+++ SUPPLIED DATA

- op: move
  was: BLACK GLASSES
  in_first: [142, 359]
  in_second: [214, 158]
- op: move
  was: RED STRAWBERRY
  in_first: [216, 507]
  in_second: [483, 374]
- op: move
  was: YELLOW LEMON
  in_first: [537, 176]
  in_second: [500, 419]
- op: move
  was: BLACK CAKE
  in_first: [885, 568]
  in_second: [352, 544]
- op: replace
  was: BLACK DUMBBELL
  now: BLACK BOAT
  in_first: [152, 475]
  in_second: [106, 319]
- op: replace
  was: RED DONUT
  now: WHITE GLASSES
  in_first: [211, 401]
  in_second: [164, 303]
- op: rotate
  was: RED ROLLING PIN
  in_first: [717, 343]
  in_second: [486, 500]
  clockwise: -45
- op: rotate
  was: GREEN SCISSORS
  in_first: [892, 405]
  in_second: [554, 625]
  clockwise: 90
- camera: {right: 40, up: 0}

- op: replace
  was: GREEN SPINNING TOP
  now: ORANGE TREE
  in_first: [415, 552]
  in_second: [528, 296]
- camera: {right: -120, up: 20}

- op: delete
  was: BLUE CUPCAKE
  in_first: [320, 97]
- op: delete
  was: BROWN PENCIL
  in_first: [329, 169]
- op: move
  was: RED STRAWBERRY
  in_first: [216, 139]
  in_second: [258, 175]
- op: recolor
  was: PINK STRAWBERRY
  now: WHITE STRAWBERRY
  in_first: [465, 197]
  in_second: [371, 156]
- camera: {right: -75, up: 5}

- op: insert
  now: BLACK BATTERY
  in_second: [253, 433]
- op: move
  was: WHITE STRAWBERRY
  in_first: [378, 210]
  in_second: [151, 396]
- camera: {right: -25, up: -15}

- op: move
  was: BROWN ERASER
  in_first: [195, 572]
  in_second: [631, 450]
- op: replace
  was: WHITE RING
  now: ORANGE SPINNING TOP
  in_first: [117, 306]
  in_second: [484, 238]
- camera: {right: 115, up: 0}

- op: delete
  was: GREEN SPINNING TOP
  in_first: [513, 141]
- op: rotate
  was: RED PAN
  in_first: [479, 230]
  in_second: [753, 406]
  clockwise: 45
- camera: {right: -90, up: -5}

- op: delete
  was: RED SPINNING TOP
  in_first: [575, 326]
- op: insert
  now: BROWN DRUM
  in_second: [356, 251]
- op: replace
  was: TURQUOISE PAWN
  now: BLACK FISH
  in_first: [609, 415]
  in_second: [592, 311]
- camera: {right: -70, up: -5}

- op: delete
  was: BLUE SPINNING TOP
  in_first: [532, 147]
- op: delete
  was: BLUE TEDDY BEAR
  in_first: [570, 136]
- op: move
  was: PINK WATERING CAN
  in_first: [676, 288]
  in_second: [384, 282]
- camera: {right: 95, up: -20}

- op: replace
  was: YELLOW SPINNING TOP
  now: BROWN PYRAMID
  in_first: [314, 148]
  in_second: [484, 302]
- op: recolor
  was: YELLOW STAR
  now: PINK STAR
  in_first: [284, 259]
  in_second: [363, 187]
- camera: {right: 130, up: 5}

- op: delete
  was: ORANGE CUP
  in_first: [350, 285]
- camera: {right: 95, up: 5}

++++++

(YOUR OBJECTIVE): Write the records out in full, exactly as they read above.

(ANSWER AREA):
- op: move
  was: BLACK GLASSES
  in_first: [142, 359]
  in_second: [214, 158]
- op: move
  was: RED STRAWBERRY
  in_first: [216, 507]
  in_second: [483, 374]
- op: move
  was: YELLOW LEMON
  in_first: [537, 176]
  in_second: [500, 419]
- op: move
  was: BLACK CAKE
  in_first: [885, 568]
  in_second: [352, 544]
- op: replace
  was: BLACK DUMBBELL
  now: BLACK BOAT
  in_first: [152, 475]
  in_second: [106, 319]
- op: replace
  was: RED DONUT
  now: WHITE GLASSES
  in_first: [211, 401]
  in_second: [164, 303]
- op: rotate
  was: RED ROLLING PIN
  in_first: [717, 343]
  in_second: [486, 500]
  clockwise: -45
- op: rotate
  was: GREEN SCISSORS
  in_first: [892, 405]
  in_second: [554, 625]
  clockwise: 90
- camera: {right: 40, up: 0}

- op: replace
  was: GREEN SPINNING TOP
  now: ORANGE TREE
  in_first: [415, 552]
  in_second: [528, 296]
- camera: {right: -120, up: 20}

- op: delete
  was: BLUE CUPCAKE
  in_first: [320, 97]
- op: delete
  was: BROWN PENCIL
  in_first: [329, 169]
- op: move
  was: RED STRAWBERRY
  in_first: [216, 139]
  in_second: [258, 175]
- op: recolor
  was: PINK STRAWBERRY
  now: WHITE STRAWBERRY
  in_first: [465, 197]
  in_second: [371, 156]
- camera: {right: -75, up: 5}

- op: insert
  now: BLACK BATTERY
  in_second: [253, 433]
- op: move
  was: WHITE STRAWBERRY
  in_first: [378, 210]
  in_second: [151, 396]
- camera: {right: -25, up: -15}

- op: move
  was: BROWN ERASER
  in_first: [195, 572]
  in_second: [631, 450]
- op: replace
  was: WHITE RING
  now: ORANGE SPINNING TOP
  in_first: [117, 306]
  in_second: [484, 238]
- camera: {right: 115, up: 0}

- op: delete
  was: GREEN SPINNING TOP
  in_first: [513, 141]
- op: rotate
  was: RED PAN
  in_first: [479, 230]
  in_second: [753, 406]
  clockwise: 45
- camera: {right: -90, up: -5}

- op: delete
  was: RED SPINNING TOP
  in_first: [575, 326]
- op: insert
  now: BROWN DRUM
  in_second: [356, 251]
- op: replace
  was: TURQUOISE PAWN
  now: BLACK FISH
  in_first: [609, 415]
  in_second: [592, 311]
- camera: {right: -70, up: -5}

- op: delete
  was: BLUE SPINNING TOP
  in_first: [532, 147]
- op: delete
  was: BLUE TEDDY BEAR
  in_first: [570, 136]
- op: move
  was: PINK WATERING CAN
  in_first: [676, 288]
  in_second: [384, 282]
- camera: {right: 95, up: -20}

- op: replace
  was: YELLOW SPINNING TOP
  now: BROWN PYRAMID
  in_first: [314, 148]
  in_second: [484, 302]
- op: recolor
  was: YELLOW STAR
  now: PINK STAR
  in_first: [284, 259]
  in_second: [363, 187]
- camera: {right: 130, up: 5}

- op: delete
  was: ORANGE CUP
  in_first: [350, 285]
- camera: {right: 95, up: 5}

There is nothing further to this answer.